■ PROBLEM REQUIREMENTS:
Print the whole listing below exactly, skipping every picture.

── DATASET CONTENT

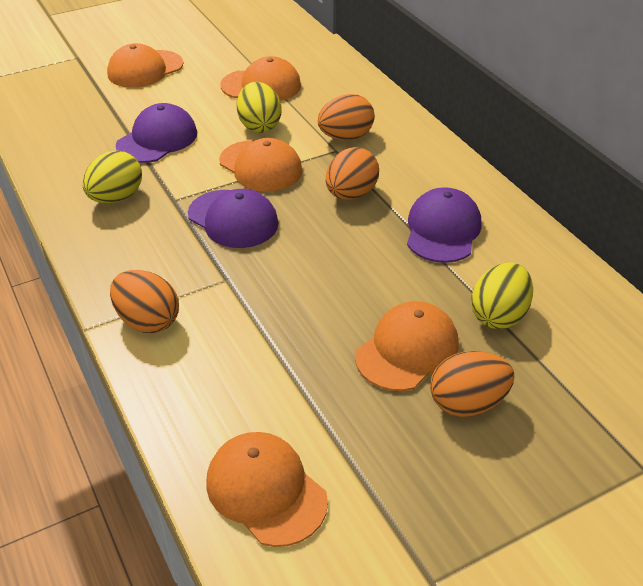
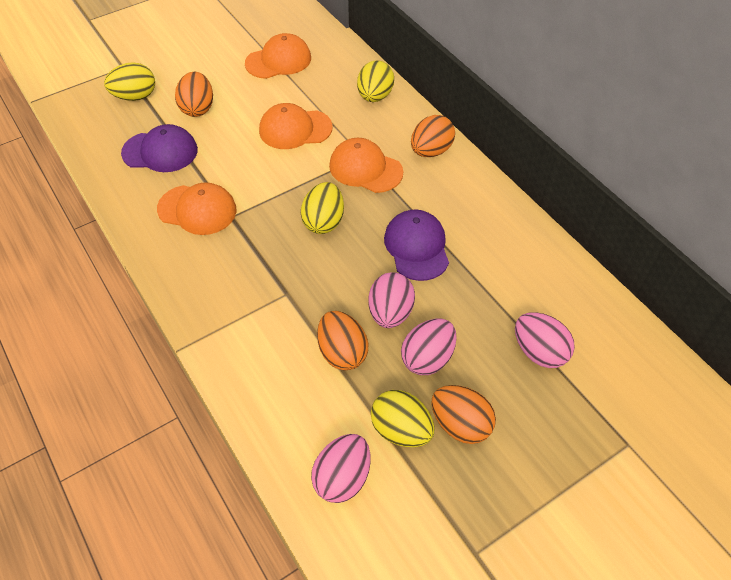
orange cap: 5 -> 4
pink egg: 0 -> 4
purple cap: 3 -> 2
yellow egg: 3 -> 4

────

■ COMPLETED TASK:
orange cap: 5 -> 4
pink egg: 0 -> 4
purple cap: 3 -> 2
yellow egg: 3 -> 4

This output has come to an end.